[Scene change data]

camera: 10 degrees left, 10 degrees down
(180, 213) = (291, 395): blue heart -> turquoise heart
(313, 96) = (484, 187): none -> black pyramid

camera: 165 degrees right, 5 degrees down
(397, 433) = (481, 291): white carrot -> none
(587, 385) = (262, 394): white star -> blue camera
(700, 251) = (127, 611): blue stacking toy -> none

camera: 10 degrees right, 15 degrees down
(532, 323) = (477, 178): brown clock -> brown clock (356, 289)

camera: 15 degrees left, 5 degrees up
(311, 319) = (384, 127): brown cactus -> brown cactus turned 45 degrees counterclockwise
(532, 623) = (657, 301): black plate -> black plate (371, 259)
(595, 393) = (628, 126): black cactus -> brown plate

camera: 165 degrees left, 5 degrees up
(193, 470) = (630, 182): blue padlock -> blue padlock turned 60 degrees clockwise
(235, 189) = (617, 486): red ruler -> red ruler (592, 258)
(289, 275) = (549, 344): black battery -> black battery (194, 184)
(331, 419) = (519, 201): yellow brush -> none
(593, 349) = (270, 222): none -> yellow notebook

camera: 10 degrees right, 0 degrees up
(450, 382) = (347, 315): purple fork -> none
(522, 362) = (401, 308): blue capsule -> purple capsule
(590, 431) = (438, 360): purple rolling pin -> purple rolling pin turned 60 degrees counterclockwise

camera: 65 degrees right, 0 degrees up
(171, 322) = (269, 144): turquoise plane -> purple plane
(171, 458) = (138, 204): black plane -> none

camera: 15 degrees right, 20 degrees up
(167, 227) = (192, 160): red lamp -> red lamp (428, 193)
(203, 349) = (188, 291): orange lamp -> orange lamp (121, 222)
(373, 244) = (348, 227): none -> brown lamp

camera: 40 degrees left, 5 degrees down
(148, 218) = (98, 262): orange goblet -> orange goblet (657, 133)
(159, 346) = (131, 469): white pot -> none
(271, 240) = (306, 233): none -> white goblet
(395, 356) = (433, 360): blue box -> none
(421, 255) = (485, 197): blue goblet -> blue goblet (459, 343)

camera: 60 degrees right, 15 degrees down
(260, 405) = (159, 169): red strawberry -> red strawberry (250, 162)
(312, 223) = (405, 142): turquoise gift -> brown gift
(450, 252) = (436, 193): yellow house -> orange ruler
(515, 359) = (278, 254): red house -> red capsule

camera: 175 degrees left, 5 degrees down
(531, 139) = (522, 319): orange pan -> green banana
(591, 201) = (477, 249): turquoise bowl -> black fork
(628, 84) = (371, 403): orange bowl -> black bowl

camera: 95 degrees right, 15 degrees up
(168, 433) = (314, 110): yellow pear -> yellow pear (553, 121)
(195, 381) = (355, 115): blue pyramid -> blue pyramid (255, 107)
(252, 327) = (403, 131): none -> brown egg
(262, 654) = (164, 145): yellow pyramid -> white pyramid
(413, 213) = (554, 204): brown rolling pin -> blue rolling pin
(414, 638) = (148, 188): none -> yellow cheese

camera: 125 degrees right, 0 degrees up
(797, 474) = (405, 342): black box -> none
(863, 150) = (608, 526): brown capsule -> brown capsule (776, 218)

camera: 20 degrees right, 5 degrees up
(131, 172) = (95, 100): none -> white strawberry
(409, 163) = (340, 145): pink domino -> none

**Task prompt**
Where a line above includes "cactus", copy that line.

**Response below**
(311, 319) = (384, 127): brown cactus -> brown cactus turned 45 degrees counterclockwise
(595, 393) = (628, 126): black cactus -> brown plate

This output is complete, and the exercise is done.